» **Your objective**:
Using the entries below, quote exactly the span of lines that begins with the line containing "orange cake [250,106,293,141]" and ends with the final line.

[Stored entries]
+ + +

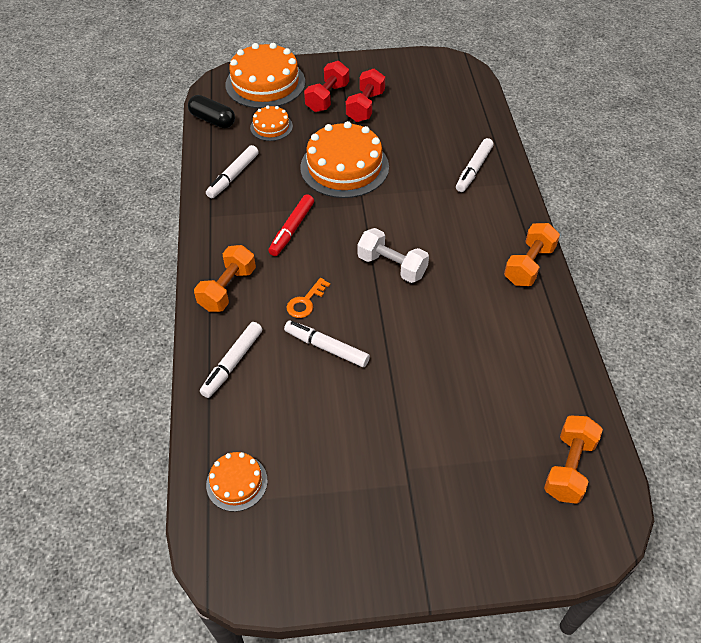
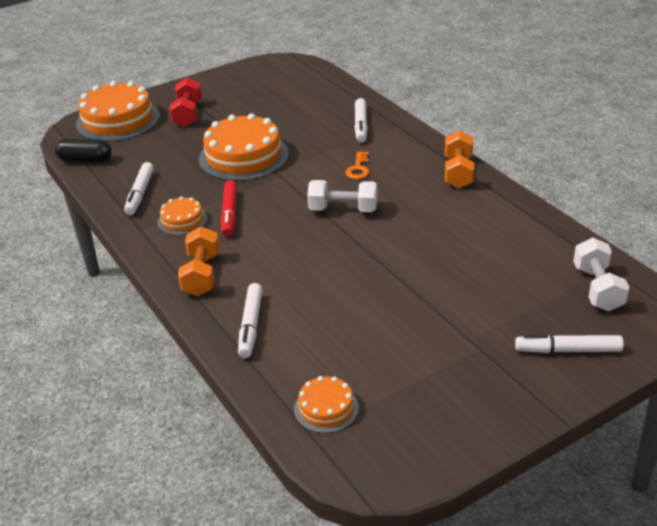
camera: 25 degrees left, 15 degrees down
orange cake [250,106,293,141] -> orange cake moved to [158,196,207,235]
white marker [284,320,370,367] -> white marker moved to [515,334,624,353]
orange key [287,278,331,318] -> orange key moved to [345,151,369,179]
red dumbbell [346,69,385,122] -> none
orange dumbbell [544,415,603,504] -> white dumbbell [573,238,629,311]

+ + +

» **Task answer**:
orange cake [250,106,293,141] -> orange cake moved to [158,196,207,235]
white marker [284,320,370,367] -> white marker moved to [515,334,624,353]
orange key [287,278,331,318] -> orange key moved to [345,151,369,179]
red dumbbell [346,69,385,122] -> none
orange dumbbell [544,415,603,504] -> white dumbbell [573,238,629,311]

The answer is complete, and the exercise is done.